**Extracted material**

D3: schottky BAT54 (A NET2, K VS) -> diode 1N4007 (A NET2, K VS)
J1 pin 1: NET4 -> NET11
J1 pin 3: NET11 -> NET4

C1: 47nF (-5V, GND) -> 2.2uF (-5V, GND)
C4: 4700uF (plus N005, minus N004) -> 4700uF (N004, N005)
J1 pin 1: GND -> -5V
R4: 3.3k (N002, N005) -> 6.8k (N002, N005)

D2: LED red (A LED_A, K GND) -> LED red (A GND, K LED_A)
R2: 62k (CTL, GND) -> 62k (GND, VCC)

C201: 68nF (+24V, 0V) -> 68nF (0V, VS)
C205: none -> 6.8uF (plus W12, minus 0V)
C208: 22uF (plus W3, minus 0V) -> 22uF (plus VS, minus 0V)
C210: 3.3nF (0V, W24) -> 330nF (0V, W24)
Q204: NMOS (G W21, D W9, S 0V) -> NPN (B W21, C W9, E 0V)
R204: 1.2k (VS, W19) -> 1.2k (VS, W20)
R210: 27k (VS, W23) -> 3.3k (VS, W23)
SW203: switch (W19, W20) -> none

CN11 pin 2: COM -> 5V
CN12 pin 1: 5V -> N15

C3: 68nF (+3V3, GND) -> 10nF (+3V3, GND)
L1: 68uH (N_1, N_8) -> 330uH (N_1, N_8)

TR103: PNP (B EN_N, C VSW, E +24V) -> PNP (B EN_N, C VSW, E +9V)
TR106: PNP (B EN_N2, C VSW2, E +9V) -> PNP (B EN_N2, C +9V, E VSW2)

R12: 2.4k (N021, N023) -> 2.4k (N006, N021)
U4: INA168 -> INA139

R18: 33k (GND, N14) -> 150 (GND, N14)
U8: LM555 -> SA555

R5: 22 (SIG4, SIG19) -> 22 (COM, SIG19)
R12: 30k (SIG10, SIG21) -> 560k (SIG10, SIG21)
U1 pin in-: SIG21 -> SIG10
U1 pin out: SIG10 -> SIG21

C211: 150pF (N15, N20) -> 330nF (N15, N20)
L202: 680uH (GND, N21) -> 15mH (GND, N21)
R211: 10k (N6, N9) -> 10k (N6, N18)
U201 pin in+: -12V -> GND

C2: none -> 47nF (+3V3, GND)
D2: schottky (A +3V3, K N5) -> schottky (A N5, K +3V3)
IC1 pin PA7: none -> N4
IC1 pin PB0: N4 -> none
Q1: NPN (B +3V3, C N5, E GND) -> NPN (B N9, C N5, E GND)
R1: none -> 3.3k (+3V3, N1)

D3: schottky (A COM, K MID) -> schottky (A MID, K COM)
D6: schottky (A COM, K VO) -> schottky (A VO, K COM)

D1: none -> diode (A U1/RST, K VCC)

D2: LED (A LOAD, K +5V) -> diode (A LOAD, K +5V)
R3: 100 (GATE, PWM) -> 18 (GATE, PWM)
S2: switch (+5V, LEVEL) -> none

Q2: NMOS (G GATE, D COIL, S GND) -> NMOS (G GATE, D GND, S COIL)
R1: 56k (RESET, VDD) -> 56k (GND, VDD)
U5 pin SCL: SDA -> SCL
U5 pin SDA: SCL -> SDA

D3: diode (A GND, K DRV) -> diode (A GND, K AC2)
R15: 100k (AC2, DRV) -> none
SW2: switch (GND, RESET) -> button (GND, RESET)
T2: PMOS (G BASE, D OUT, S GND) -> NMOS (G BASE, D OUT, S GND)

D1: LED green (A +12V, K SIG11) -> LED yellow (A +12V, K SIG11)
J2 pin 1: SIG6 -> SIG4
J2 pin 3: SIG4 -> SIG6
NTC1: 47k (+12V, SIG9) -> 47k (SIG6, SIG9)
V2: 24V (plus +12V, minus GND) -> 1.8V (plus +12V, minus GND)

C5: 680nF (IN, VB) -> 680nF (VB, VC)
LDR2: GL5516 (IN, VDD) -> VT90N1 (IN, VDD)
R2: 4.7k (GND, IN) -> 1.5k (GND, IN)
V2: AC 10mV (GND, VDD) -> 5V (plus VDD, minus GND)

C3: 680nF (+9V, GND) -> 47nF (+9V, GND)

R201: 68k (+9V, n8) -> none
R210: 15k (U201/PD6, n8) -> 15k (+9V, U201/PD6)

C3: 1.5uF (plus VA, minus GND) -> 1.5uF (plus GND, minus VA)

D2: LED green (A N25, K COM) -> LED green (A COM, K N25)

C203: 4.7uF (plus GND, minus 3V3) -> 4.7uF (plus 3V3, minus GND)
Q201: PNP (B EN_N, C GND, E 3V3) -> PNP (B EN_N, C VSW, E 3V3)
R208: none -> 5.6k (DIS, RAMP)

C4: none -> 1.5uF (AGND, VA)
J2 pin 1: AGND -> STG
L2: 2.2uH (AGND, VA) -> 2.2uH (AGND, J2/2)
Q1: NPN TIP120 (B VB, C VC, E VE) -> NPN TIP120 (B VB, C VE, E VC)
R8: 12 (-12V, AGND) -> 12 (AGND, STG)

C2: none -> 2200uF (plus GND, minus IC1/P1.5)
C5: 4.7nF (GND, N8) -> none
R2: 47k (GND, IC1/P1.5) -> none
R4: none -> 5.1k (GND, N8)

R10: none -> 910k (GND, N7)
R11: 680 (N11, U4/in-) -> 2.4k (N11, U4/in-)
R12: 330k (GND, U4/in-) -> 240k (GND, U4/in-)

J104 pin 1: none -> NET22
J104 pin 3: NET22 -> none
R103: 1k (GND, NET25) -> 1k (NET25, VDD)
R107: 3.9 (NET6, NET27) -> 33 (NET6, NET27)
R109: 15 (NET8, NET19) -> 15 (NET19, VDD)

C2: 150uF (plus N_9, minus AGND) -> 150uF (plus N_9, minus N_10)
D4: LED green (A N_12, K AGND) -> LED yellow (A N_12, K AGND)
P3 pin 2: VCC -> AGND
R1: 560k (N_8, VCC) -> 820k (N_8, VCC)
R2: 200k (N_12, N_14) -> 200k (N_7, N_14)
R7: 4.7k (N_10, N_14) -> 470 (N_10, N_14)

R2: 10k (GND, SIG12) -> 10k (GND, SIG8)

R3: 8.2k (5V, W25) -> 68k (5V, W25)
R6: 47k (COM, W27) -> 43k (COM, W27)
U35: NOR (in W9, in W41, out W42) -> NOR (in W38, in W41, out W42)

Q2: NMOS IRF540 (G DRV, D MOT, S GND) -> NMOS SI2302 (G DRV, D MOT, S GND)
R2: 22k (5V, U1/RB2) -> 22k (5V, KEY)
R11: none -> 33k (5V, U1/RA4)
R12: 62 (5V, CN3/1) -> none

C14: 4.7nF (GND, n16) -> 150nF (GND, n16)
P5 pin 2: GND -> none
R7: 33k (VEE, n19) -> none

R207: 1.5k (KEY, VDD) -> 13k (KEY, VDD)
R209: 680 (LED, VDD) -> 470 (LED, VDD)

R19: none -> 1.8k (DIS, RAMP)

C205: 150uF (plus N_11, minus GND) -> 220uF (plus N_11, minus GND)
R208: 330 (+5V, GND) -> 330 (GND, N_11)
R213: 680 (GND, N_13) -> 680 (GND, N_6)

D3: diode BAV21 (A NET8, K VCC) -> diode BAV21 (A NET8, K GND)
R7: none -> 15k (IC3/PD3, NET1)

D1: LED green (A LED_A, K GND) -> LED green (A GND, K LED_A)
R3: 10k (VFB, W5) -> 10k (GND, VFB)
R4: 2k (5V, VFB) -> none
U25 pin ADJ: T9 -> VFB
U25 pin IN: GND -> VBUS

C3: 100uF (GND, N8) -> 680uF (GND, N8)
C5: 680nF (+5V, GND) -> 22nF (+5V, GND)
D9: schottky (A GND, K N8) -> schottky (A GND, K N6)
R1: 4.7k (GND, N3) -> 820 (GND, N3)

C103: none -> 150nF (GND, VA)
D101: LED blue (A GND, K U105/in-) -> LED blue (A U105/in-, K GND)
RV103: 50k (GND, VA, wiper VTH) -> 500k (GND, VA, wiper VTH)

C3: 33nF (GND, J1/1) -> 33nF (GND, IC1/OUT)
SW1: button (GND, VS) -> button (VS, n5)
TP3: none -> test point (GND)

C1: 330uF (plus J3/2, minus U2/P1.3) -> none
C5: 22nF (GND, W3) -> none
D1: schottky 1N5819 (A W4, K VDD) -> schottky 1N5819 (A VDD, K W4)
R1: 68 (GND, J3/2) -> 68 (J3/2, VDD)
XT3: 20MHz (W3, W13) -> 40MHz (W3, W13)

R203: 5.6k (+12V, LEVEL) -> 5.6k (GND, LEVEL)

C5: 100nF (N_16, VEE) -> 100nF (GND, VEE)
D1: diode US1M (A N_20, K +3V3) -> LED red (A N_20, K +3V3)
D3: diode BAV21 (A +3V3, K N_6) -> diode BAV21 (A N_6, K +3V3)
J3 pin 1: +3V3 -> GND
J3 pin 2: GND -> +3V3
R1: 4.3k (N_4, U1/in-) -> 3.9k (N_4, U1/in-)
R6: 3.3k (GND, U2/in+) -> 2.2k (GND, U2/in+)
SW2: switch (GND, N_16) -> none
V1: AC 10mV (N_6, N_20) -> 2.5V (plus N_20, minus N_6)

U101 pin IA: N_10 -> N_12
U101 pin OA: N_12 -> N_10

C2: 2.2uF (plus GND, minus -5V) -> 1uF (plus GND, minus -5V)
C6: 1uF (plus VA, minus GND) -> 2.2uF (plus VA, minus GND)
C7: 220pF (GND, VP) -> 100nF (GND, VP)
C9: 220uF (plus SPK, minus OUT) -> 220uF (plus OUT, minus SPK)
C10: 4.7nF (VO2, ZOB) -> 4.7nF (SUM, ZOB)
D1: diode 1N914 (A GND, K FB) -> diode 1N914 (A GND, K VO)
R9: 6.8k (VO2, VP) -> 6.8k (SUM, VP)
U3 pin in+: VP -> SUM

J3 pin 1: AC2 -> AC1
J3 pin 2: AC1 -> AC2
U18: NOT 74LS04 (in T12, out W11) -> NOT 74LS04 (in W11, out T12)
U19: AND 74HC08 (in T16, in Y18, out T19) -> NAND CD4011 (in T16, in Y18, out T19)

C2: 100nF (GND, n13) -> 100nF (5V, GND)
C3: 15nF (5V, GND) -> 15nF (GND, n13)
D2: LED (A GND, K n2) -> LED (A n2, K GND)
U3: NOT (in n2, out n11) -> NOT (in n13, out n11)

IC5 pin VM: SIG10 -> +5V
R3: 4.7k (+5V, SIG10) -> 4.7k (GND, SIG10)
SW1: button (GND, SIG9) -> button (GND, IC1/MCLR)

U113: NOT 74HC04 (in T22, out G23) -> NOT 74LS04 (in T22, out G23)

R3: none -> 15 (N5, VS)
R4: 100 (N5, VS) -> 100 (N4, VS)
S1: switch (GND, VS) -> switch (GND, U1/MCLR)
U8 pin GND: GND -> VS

**The task**
Pull out every line in the data above that has the word "yellow".

**Result of the exercise**
D1: LED green (A +12V, K SIG11) -> LED yellow (A +12V, K SIG11)
D4: LED green (A N_12, K AGND) -> LED yellow (A N_12, K AGND)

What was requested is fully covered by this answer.